(Dataset records)
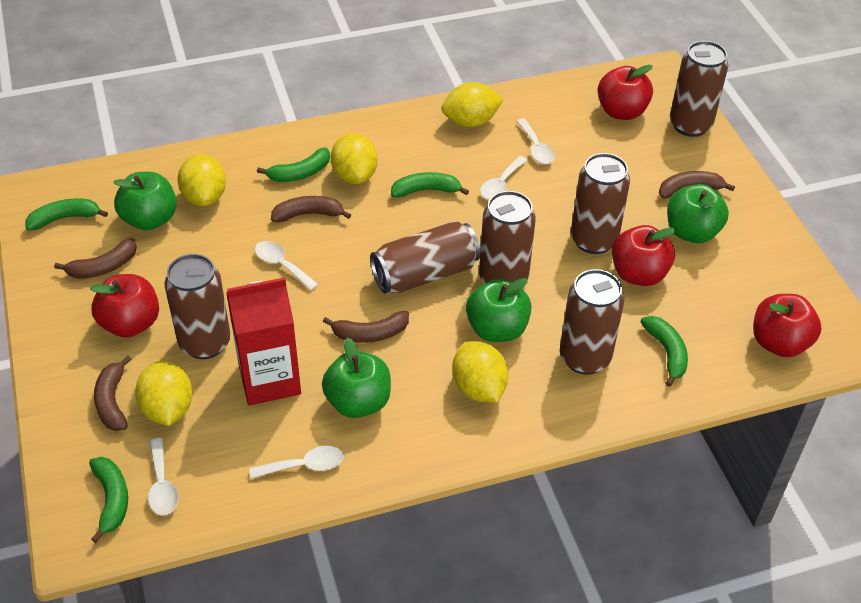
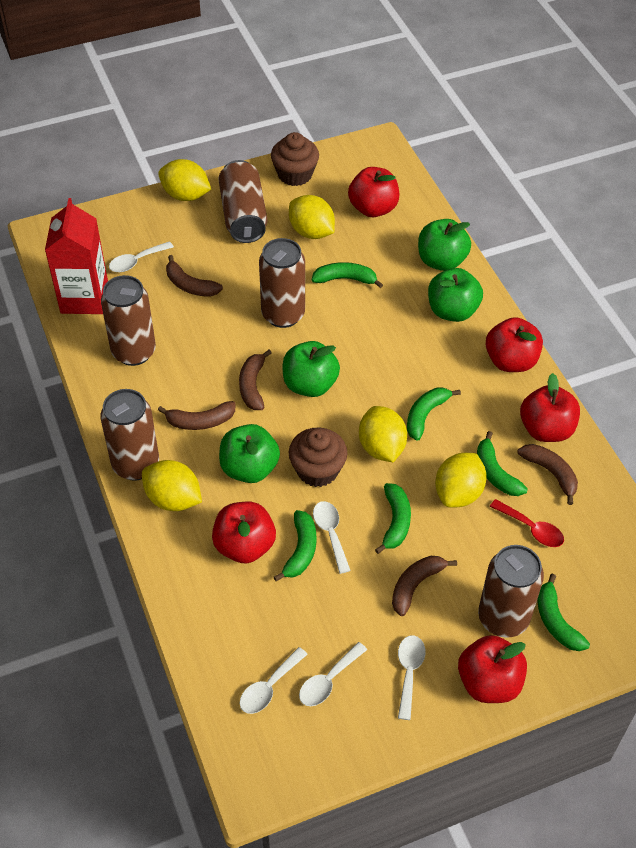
brown can: 6 -> 5
brown cupcake: 0 -> 2
green banana: 5 -> 6
red apple: 4 -> 5
red spoon: 0 -> 1

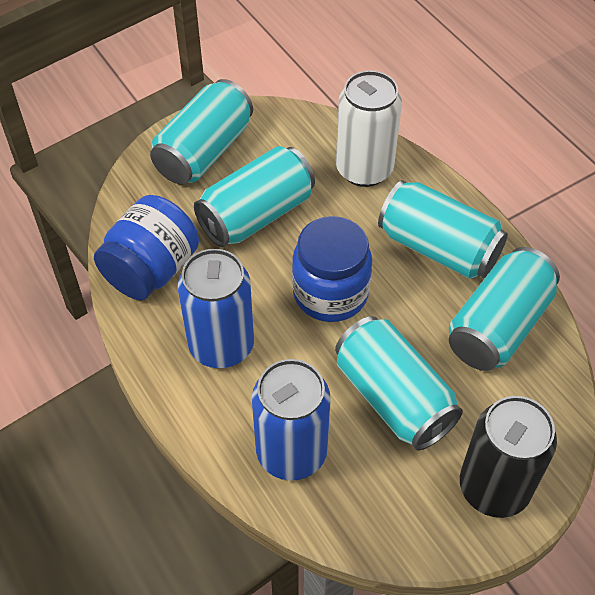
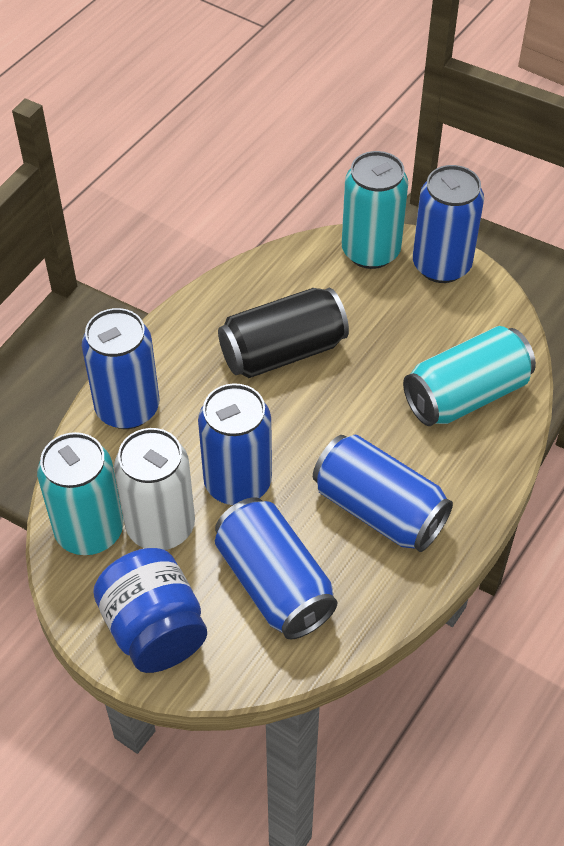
blue can: 2 -> 5
blue jar: 2 -> 1
turquoise can: 5 -> 3

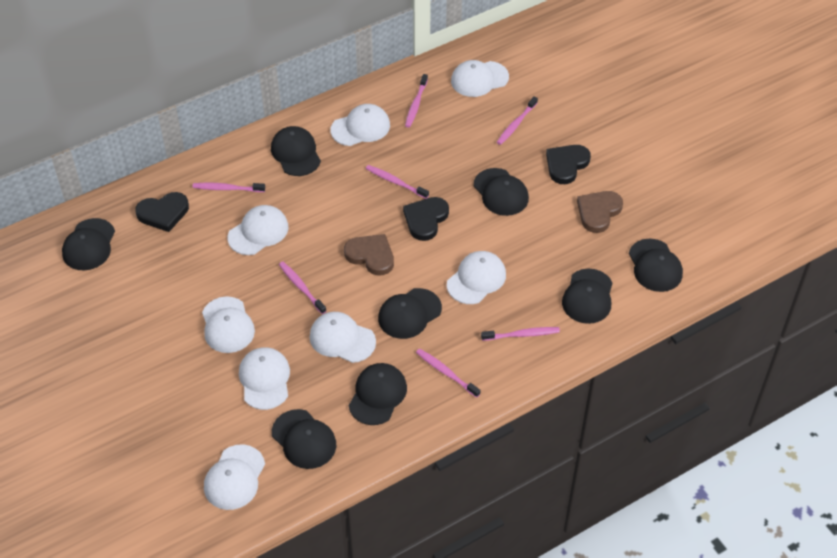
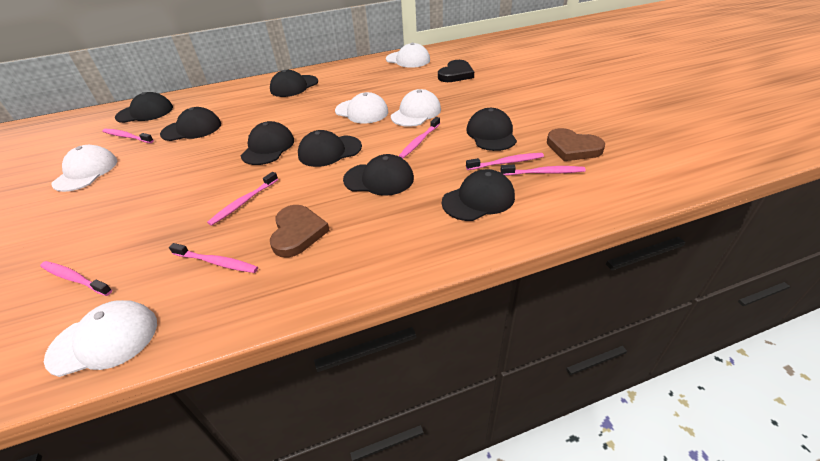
black heart: 3 -> 1
white cap: 8 -> 5

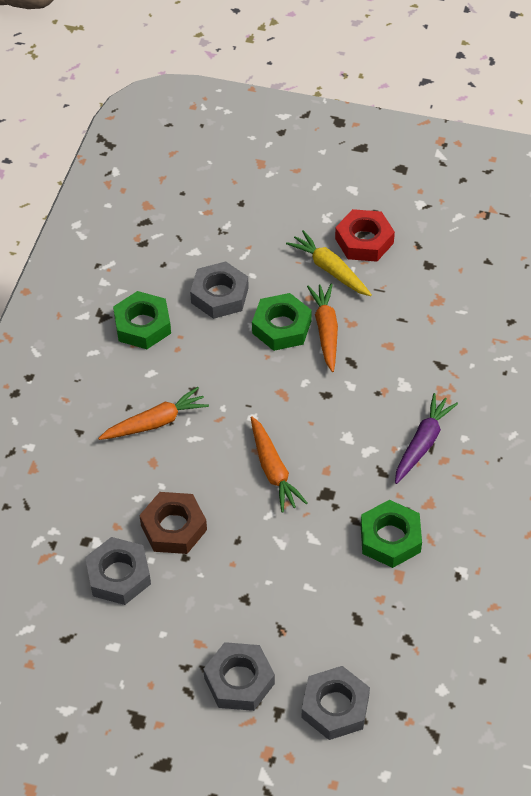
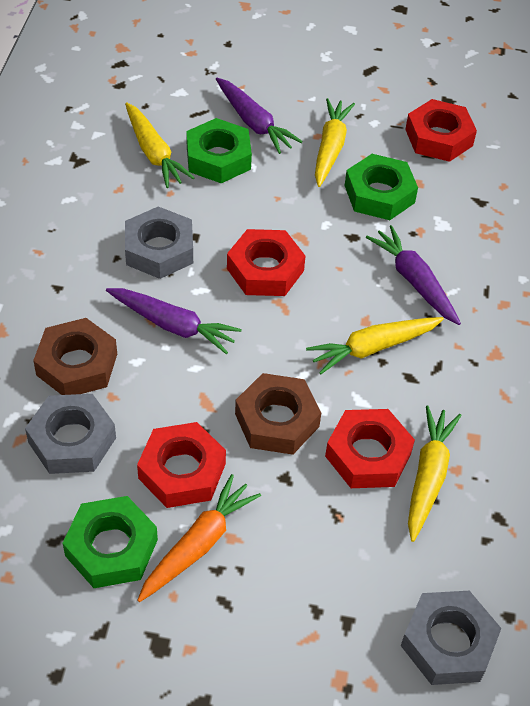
brown nut: 1 -> 2
grey nut: 4 -> 3
orange carrot: 3 -> 1
purple carrot: 1 -> 3
red nut: 1 -> 4
yellow carrot: 1 -> 4

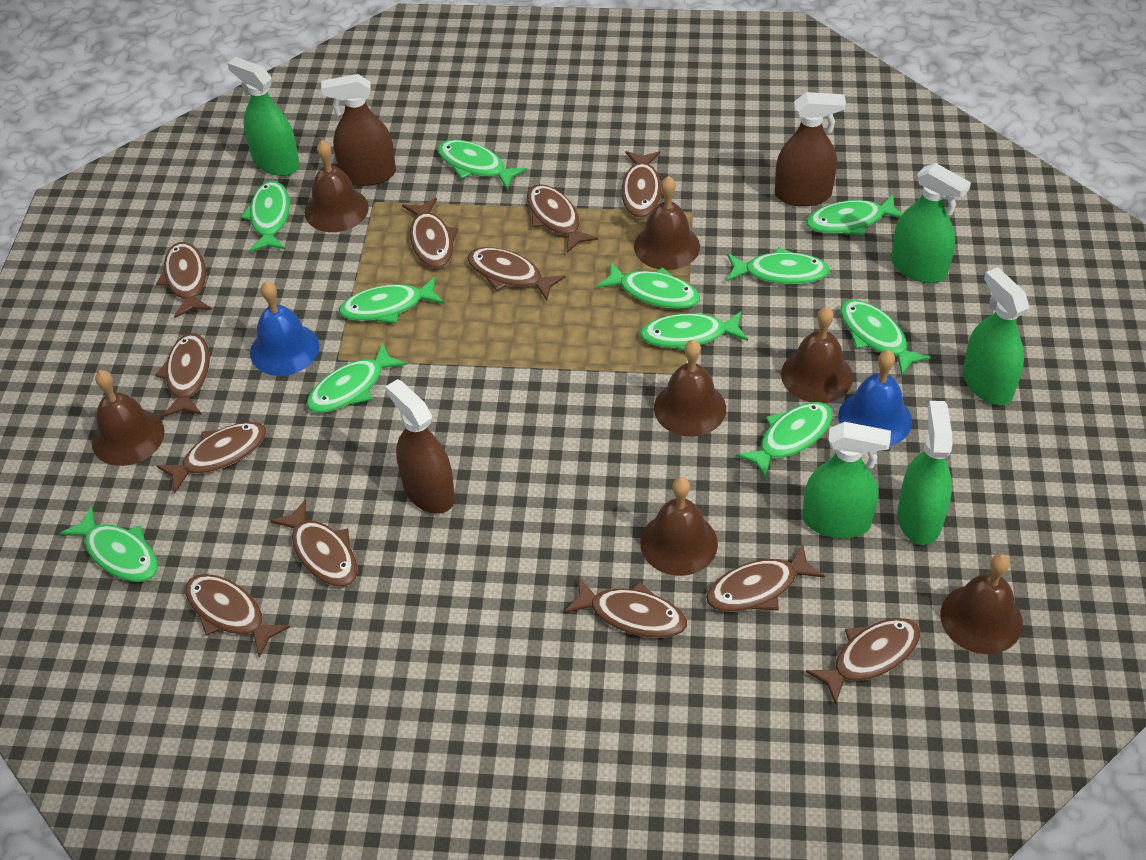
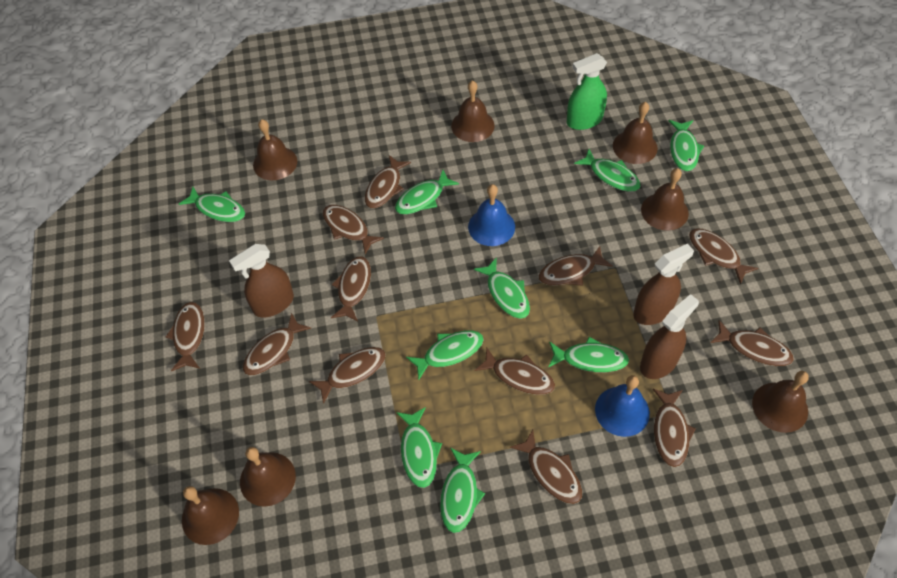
green fish: 11 -> 9
green spray bottle: 5 -> 1

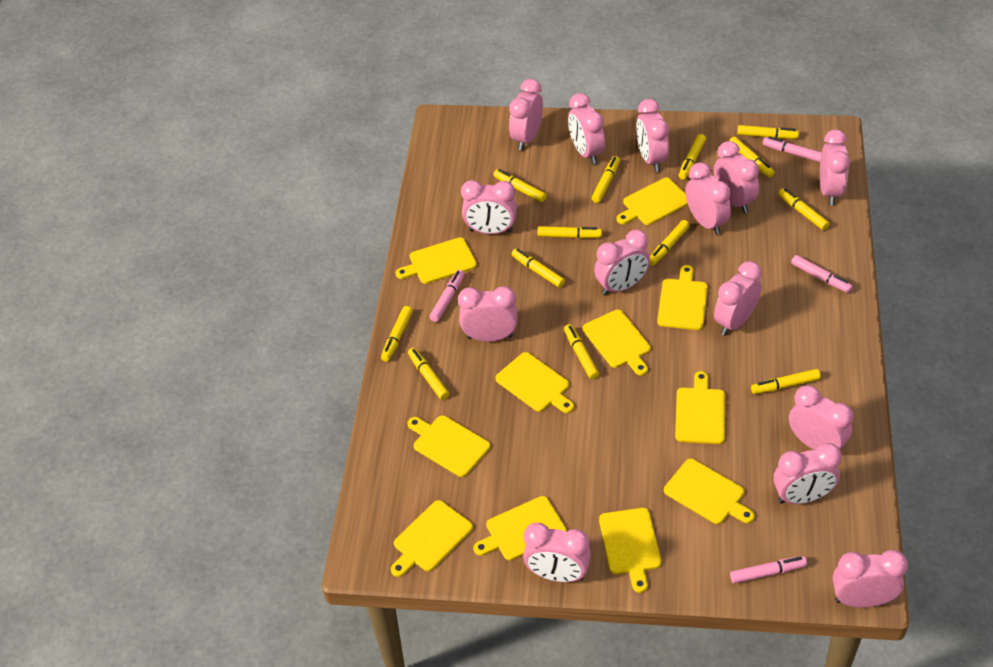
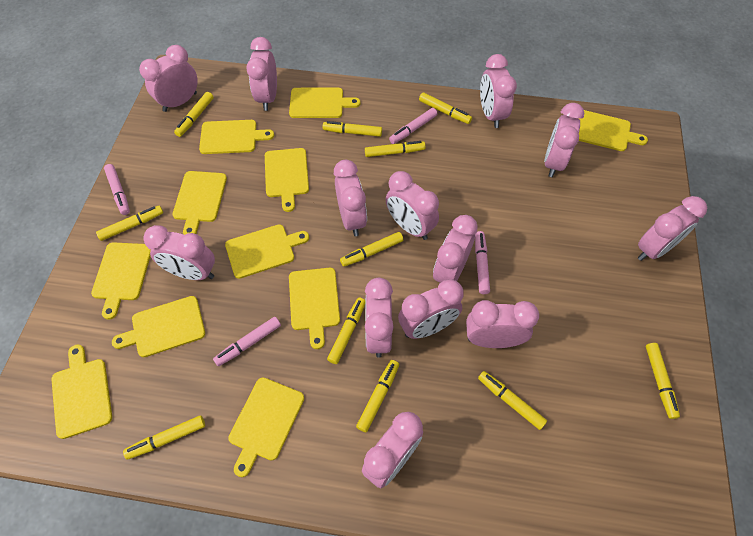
pink clock: 14 -> 13
yellow marker: 13 -> 11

_WHAT TO PRODUCE_: Repeat exactly the lines from the first line of the records above through the line containing "orange carrot: 3 -> 1", leaving out the pictures.

_WRITTEN RESPONSE_:
brown can: 6 -> 5
brown cupcake: 0 -> 2
green banana: 5 -> 6
red apple: 4 -> 5
red spoon: 0 -> 1

blue can: 2 -> 5
blue jar: 2 -> 1
turquoise can: 5 -> 3

black heart: 3 -> 1
white cap: 8 -> 5

brown nut: 1 -> 2
grey nut: 4 -> 3
orange carrot: 3 -> 1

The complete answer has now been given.